** GOAL OF THE EXERCISE **
Aim for an exact copy of the listing, without any images.

=== GIVEN DATA ===

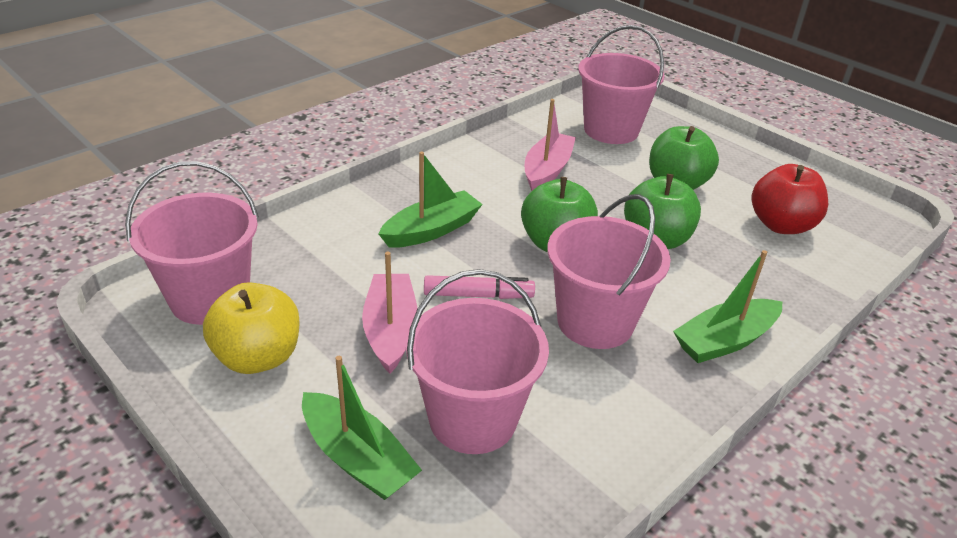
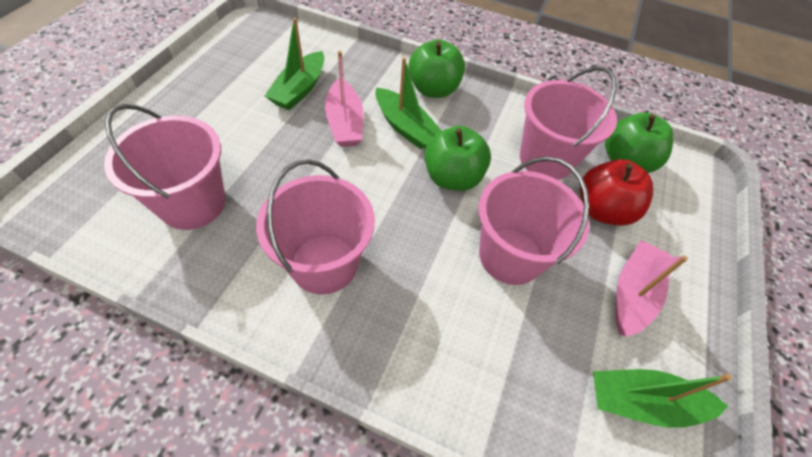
pink marker: 1 -> 0
yellow apple: 1 -> 0

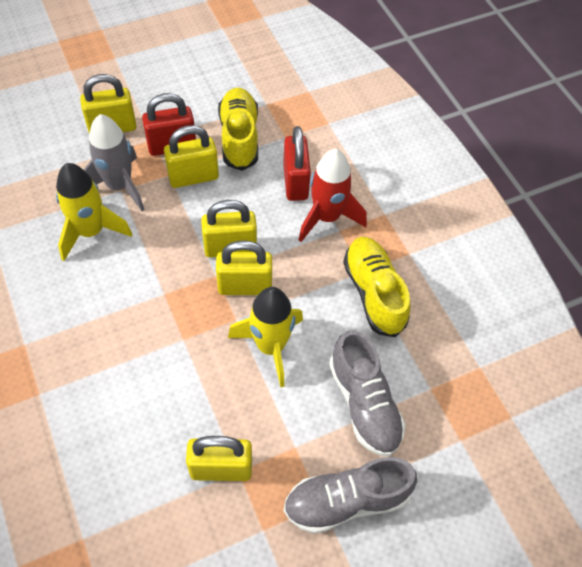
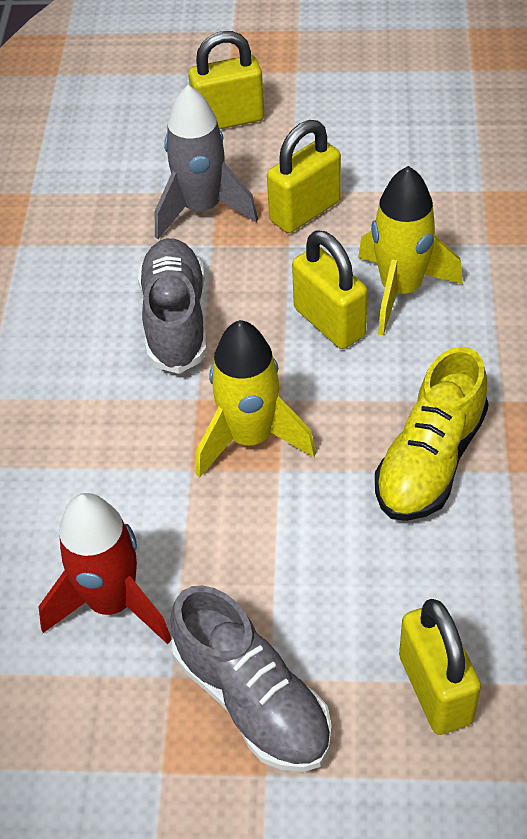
red padlock: 2 -> 0
yellow padlock: 5 -> 4
yellow shoe: 2 -> 1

===

** EXERCISE SOLUTION **
pink marker: 1 -> 0
yellow apple: 1 -> 0

red padlock: 2 -> 0
yellow padlock: 5 -> 4
yellow shoe: 2 -> 1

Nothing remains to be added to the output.